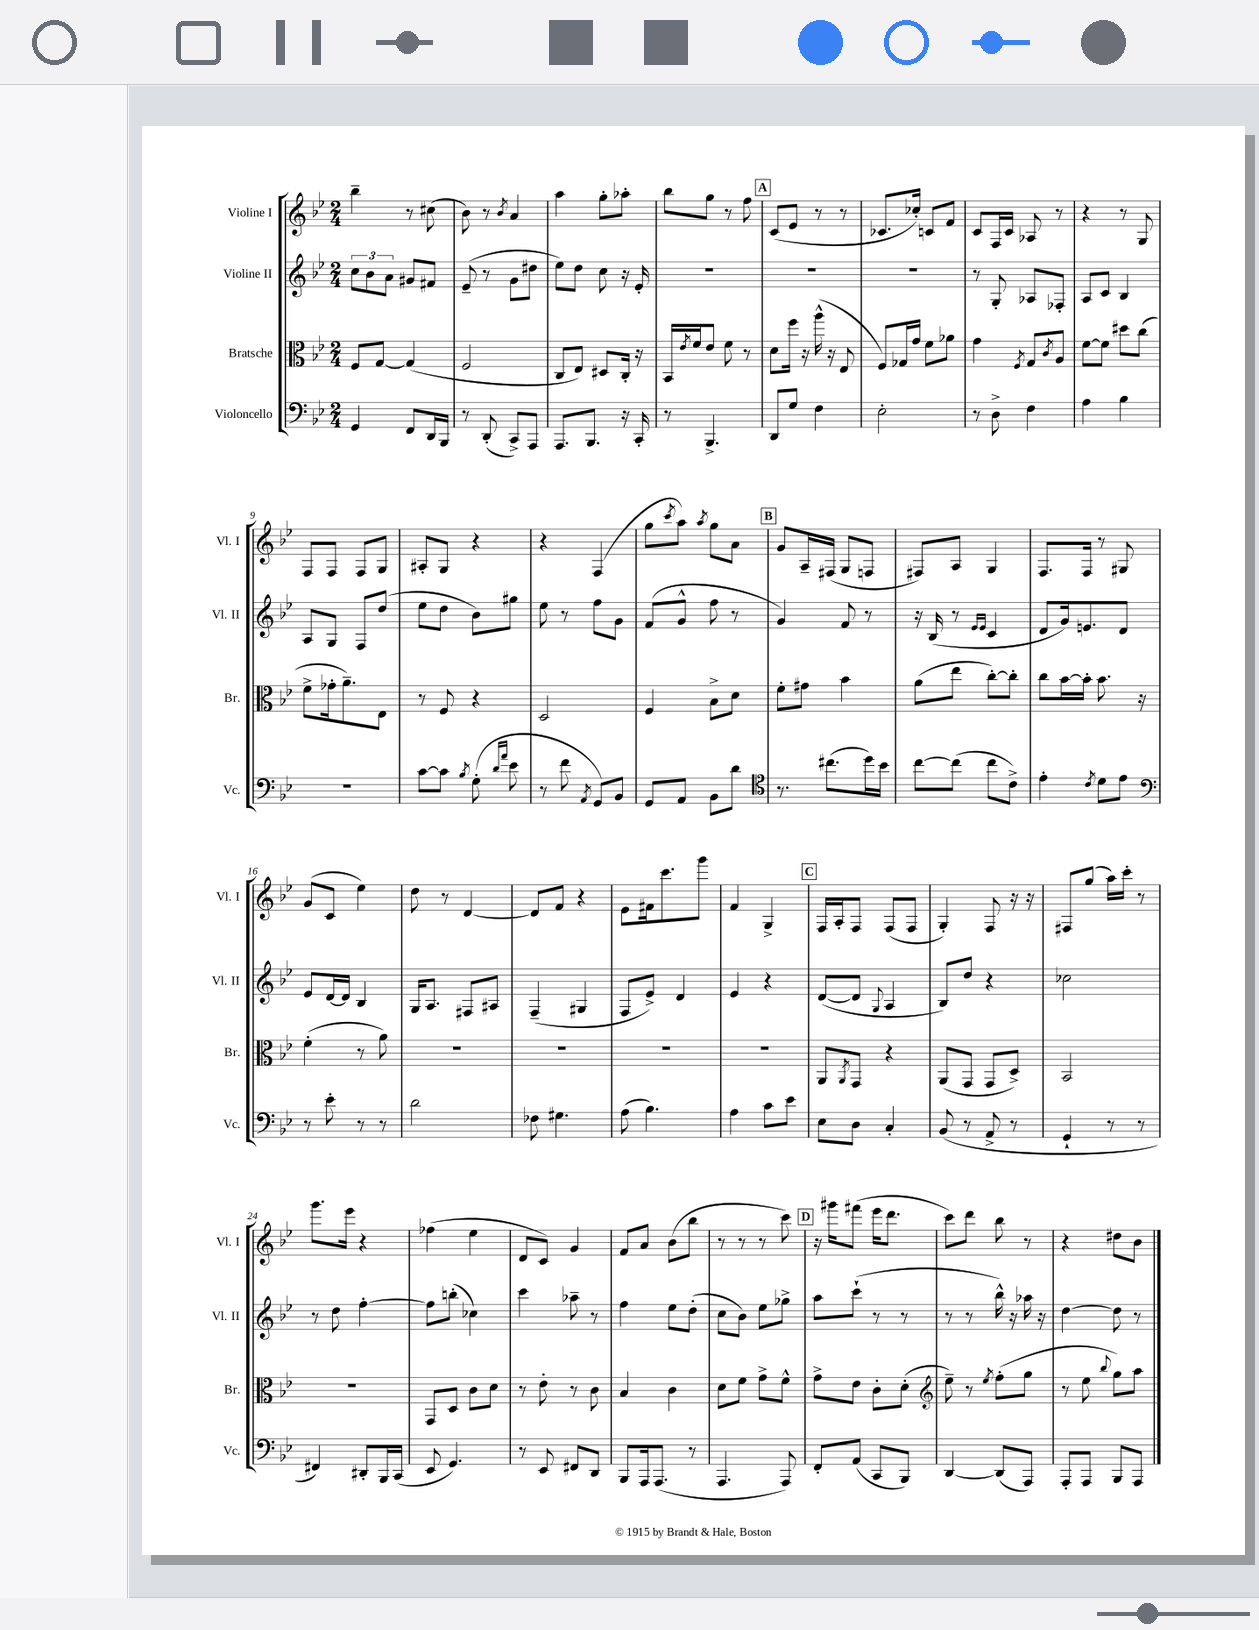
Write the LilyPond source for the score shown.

<<
\new StaffGroup <<
\new Staff = "s0" \with { instrumentName = "Violine I" shortInstrumentName = "Vl. I" } {
    \clef treble \key bes \major \numericTimeSignature \time 2/4
    bes''4-- r8 cis''8( |
    bes'8) r8 \acciaccatura { bes'8 } a'4 |
    a''4 g''8-. aes''8-. |
    bes''8 g''8 r8 f''8 |
    \mark \markup { \box "A" } c'8( ees'8 r8 r8 |
    ces'8. ces''16-.) c'8 f'8 |
    c'8 f16 c'16 aes8 r8 |
    r4 r8 g8 |
    f8 f8 f8 g8 |
    ais8-. g8 r4 |
    r4 f4( |
    g''8 \acciaccatura { c'''8 } a''8) \acciaccatura { a''8 } g''8 a'8 |
    \mark \markup { \box "B" } g'8 a16-- fis16( g8 f8 |
    fis8) a8 g4 |
    f8. f16 r8 gis8 |
    g'8( c'8 ees''4) |
    d''8 r8 d'4~ |
    d'8 f'8 r4 |
    ees'8 fis'16 c'''8. g'''8 |
    f'4 g4-> |
    \mark \markup { \box "C" } f16 a16-. f8 f8( f8 |
    g4-.) f8 r16 r16 |
    fis8 g''8( a''16) c'''16-. r8 |
    g'''8. ees'''16 r4 |
    fes''4( ees''4 |
    d'8 c'8) g'4 |
    f'8 a'8 bes'8( bes''8 |
    r8 r8 r8 c'''8) |
    \mark \markup { \box "D" } r16 gis'''16 fis'''8( ees'''16 d'''8. |
    c'''8) d'''8 bes''8 r8 |
    r4 dis''8 bes'8 \bar "|." |
}
\new Staff = "s1" \with { instrumentName = "Violine II" shortInstrumentName = "Vl. II" } {
    \clef treble \key bes \major \numericTimeSignature \time 2/4
    \tuplet 3/2 { c''8 bes'8 a'8 } gis'8 fis'8 |
    ees'8--( r8 g'8 dis''8 |
    ees''8) d''8 c''8 r16 ees'16-. |
    R2 |
    \mark \markup { \box "A" } R2 |
    R2 |
    r8 g8-. aes8 fes8-. |
    a8 c'8 bes4 |
    a8 g8 f8 d''8( |
    ees''8 d''8 bes'8) gis''8 |
    ees''8 r8 f''8 g'8 |
    f'8( g'8-^ f''8 r8 |
    \mark \markup { \box "B" } g'4) f'8 r8 |
    r16 bes16( r8 \grace { ees'16 ees'16 } c'4 |
    d'8 g'16) e'8. d'8 |
    ees'8 d'16~ d'16 bes4 |
    g16 a8. fis8 ais8 |
    f4--( gis4 |
    f8 ees'8->) d'4 |
    ees'4 r4 |
    \mark \markup { \box "C" } d'8~( d'8 \appoggiatura { g8 } a4 |
    bes8) d''8 r4 |
    ces''2 |
    r8 d''8 f''4~-. |
    f''8 b''8-.( ces''4) |
    c'''4 aes''8-- r8 |
    f''4 ees''8 d''8-.( |
    c''8 bes'8) ees''8 ges''8-> |
    \mark \markup { \box "D" } a''8 c'''8-!( r8 r8 |
    r8 r8 bes''16-^) r16 aes''16 r16 |
    d''4~ d''8 r8 \bar "|." |
}
\new Staff = "s2" \with { instrumentName = "Bratsche" shortInstrumentName = "Br." } {
    \clef alto \key bes \major \numericTimeSignature \time 2/4
    f8 g8~ g4( |
    f2 |
    c8 ees8) dis8 c16-. r16 |
    bes,16 \acciaccatura { ees'8 } f'16 ees'8 f'8 r8 |
    \mark \markup { \box "A" } d'8 f''16 r16 a''16-^( r16 ees8 |
    f8) ges16 g'16 f'8 aes'8 |
    g'4 \acciaccatura { f8 } g8 \acciaccatura { c'8 } a8 |
    f'8~ f'8 dis''8 c''8( |
    f'8-> ges'16-. a'8.--) ees8 |
    r8 f8 r4 |
    d2 |
    f4 bes8-> d'8 |
    \mark \markup { \box "B" } f'8-. gis'8 bes'4 |
    a'8( ees''8 c''8~-.) c''8-. |
    c''8 bes'16~ bes'16-. bes'8. r16 |
    f'4-.( r8 a'8) |
    R2 |
    R2 |
    R2 |
    R2 |
    \mark \markup { \box "C" } a,8 \acciaccatura { a,8 } g,8 r4 |
    a,8( g,8 g,8 d8->) |
    bes,2 |
    R2 |
    g,8 d8 c'8 d'8 |
    r8 ees'8-. r8 c'8 |
    bes4 c'4 |
    d'8 f'8 g'8-> f'8-^ |
    \mark \markup { \box "D" } g'8-> ees'8 c'8-. d'8-.( |
    \clef treble ees''8--) r8 \acciaccatura { ees''8 } f''8-.( g''8 |
    r8 ees''8 \appoggiatura { bes''8 } g''8) a''8 \bar "|." |
}
\new Staff = "s3" \with { instrumentName = "Violoncello" shortInstrumentName = "Vc." } {
    \clef bass \key bes \major \numericTimeSignature \time 2/4
    g,4 f,8 d,16 bes,,16 |
    r8 d,8-.( c,8->) a,,8 |
    a,,8. bes,,8. r16 c,16-. |
    r8 bes,,4.-> |
    \mark \markup { \box "A" } d,8 g8 f4 |
    ees2-. |
    r8 d8-> f4 |
    a4 bes4 |
    R2 |
    c'8~ c'8 \acciaccatura { bes8 } g8-.( \grace { d'16 a'16 } ees'8 |
    r8 f'8 \acciaccatura { a,8 } g,8) bes,8 |
    g,8 a,8 bes,8 d'8 |
    \mark \markup { \box "B" } \clef tenor r8. cis''8.( d''16) bes'16 |
    c''8~ c''8( c''8 c'8->) |
    ees'4-. \acciaccatura { c'8 } d'8 ees'8 |
    \clef bass r8 ees'8-. r8 r8 |
    d'2 |
    fes8 gis4. |
    a8( bes4.) |
    a4 c'8 ees'8 |
    \mark \markup { \box "C" } ees8 d8 c4-. |
    bes,8( r8 a,8-> r8 |
    g,4-! r8 r8 |
    fis,4) dis,8-. bes,,16 c,16( |
    ees,8 g,4.) |
    r8 ees,8 fis,8 d,8 |
    bes,,8 a,,16 a,,8.( r8 |
    a,,4. a,,8) |
    \mark \markup { \box "D" } f,8-. a,8( c,8 bes,,8) |
    d,4~ d,8( a,,8) |
    a,,8-. a,,8 bes,,8 a,,8 \bar "|." |
}
>>
>>
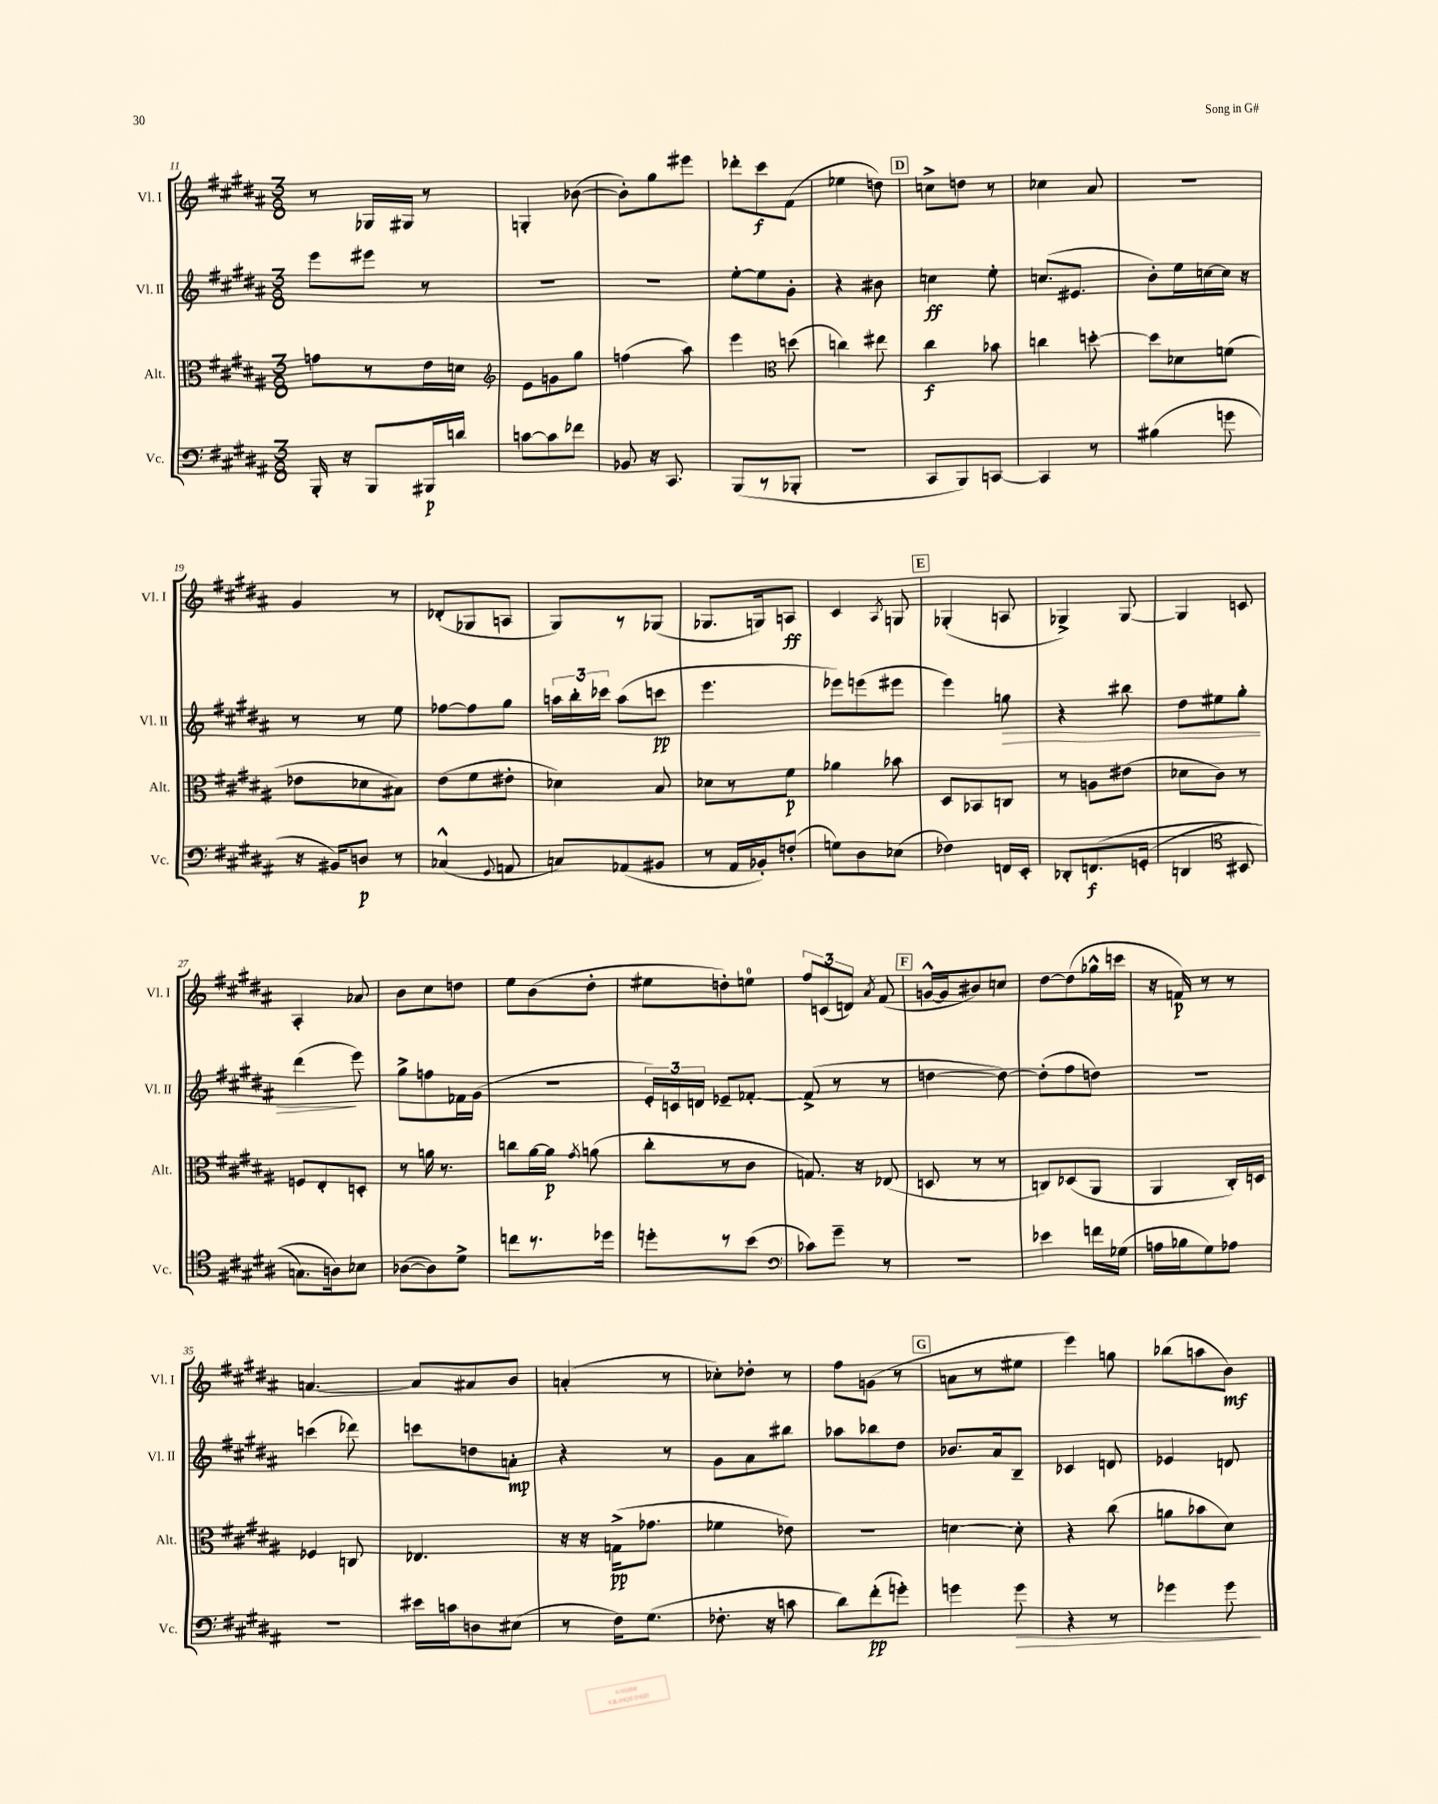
__________________________________________________
Please pick out and copy every line of the records that contains the string "numericTimeSignature".

◆ Final answer:
    \clef treble \key bes \major \numericTimeSignature \time 2/4
    \clef treble \key bes \major \numericTimeSignature \time 2/4
    \clef alto \key bes \major \numericTimeSignature \time 2/4
    \clef bass \key bes \major \numericTimeSignature \time 2/4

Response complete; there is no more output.